# [Work to complete]
Count how many lines in the data below contain the string "Considering", treating uppercase and lowercase as different. Reply with the number alone.

# [Records to use]

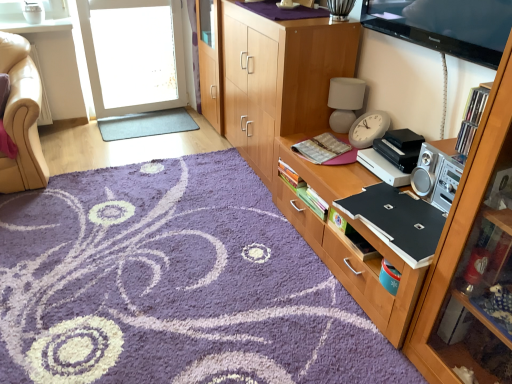
Question: From a real-world perspective, is clear plastic cds at upper right on purple shaggy rug at center, which is counted as the second plain, starting from the top?

Choices:
 (A) yes
 (B) no

Answer: (A)

Question: Does clear plastic cds at upper right turn towards purple shaggy rug at center, which is counted as the second plain, starting from the top?

Choices:
 (A) no
 (B) yes

Answer: (A)

Question: From the image's perspective, would you say clear plastic cds at upper right is positioned over purple shaggy rug at center, the 2th plain positioned from the back?

Choices:
 (A) yes
 (B) no

Answer: (A)

Question: Is clear plastic cds at upper right positioned before purple shaggy rug at center, which is counted as the second plain, starting from the top?

Choices:
 (A) no
 (B) yes

Answer: (A)

Question: Does clear plastic cds at upper right come behind purple shaggy rug at center, positioned as the 1th plain in bottom-to-top order?

Choices:
 (A) yes
 (B) no

Answer: (A)

Question: Considering their positions, is wooden cabinet at center, which ranks as the second cabinetry in front-to-back order, located in front of or behind clear plastic cds at upper right?

Choices:
 (A) front
 (B) behind

Answer: (B)

Question: From their relative heights in the image, would you say wooden cabinet at center, which is counted as the 2th cabinetry, starting from the back, is taller or shorter than clear plastic cds at upper right?

Choices:
 (A) tall
 (B) short

Answer: (A)

Question: Considering the positions of wooden cabinet at center, which ranks as the second cabinetry in front-to-back order, and clear plastic cds at upper right in the image, is wooden cabinet at center, which ranks as the second cabinetry in front-to-back order, bigger or smaller than clear plastic cds at upper right?

Choices:
 (A) big
 (B) small

Answer: (A)

Question: Based on their positions, is wooden cabinet at center, which ranks as the second cabinetry in front-to-back order, located to the left or right of clear plastic cds at upper right?

Choices:
 (A) right
 (B) left

Answer: (B)

Question: Is point (486, 96) closer or farther from the camera than point (348, 281)?

Choices:
 (A) closer
 (B) farther

Answer: (A)

Question: From the image's perspective, is clear plastic cds at upper right above or below wooden cabinet at center, which is counted as the 2th cabinetry, starting from the back?

Choices:
 (A) above
 (B) below

Answer: (A)

Question: Considering the positions of clear plastic cds at upper right and wooden cabinet at center, which ranks as the second cabinetry in front-to-back order, in the image, is clear plastic cds at upper right taller or shorter than wooden cabinet at center, which ranks as the second cabinetry in front-to-back order,?

Choices:
 (A) tall
 (B) short

Answer: (B)

Question: Is clear plastic cds at upper right to the left or to the right of wooden cabinet at center, which is counted as the 2th cabinetry, starting from the back, in the image?

Choices:
 (A) right
 (B) left

Answer: (A)

Question: Considering the positions of wooden cabinet at center, the third cabinetry from the front, and wooden cabinet at right, the third cabinetry positioned from the back, in the image, is wooden cabinet at center, the third cabinetry from the front, bigger or smaller than wooden cabinet at right, the third cabinetry positioned from the back,?

Choices:
 (A) small
 (B) big

Answer: (B)

Question: From the image's perspective, is wooden cabinet at center, arranged as the 1th cabinetry when viewed from the back, above or below wooden cabinet at right, the third cabinetry positioned from the back?

Choices:
 (A) above
 (B) below

Answer: (A)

# [Reply to the task]
4